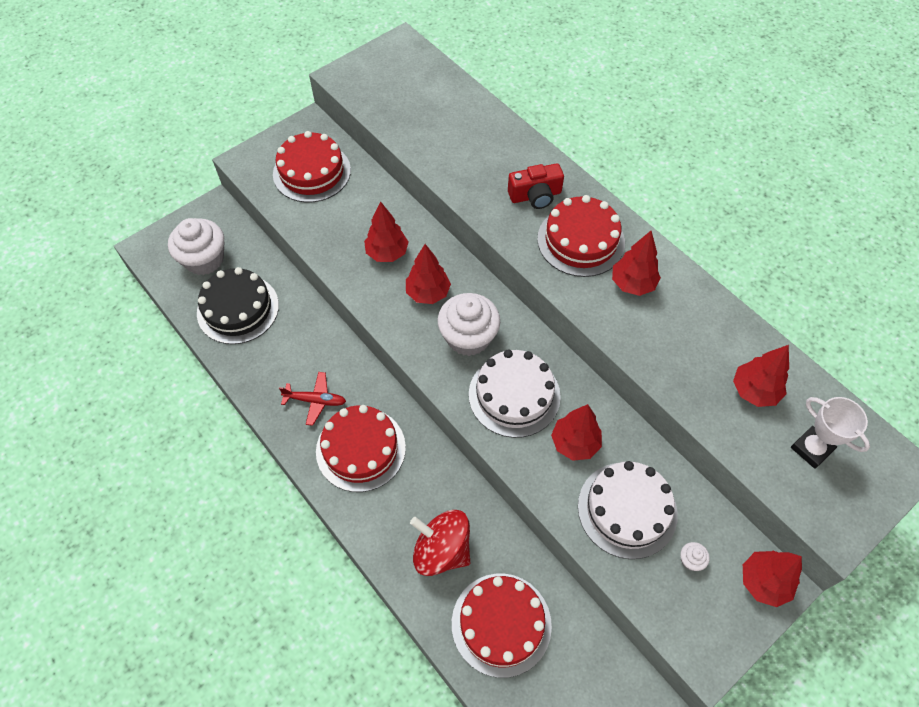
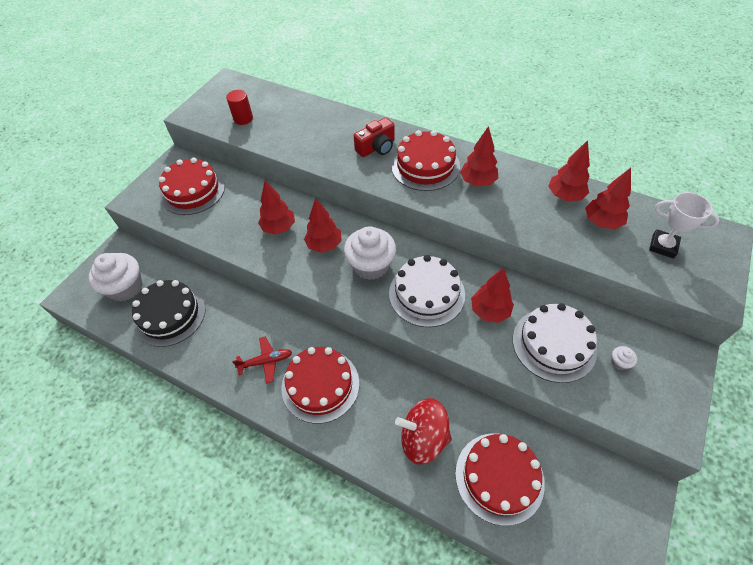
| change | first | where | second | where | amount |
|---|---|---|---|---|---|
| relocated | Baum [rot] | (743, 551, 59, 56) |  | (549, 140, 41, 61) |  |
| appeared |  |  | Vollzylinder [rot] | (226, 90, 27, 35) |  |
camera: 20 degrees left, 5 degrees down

☆ ☆ ☆ ☆ ☆ ☆ ☆

#### TASK OBJECTIVE
Give an exact copy of the data, and omit any pictures it holds.

#### OUTPUT OF THE EXERCISE
| change | first | where | second | where | amount |
|---|---|---|---|---|---|
| relocated | Baum [rot] | (743, 551, 59, 56) |  | (549, 140, 41, 61) |  |
| appeared |  |  | Vollzylinder [rot] | (226, 90, 27, 35) |  |
camera: 20 degrees left, 5 degrees down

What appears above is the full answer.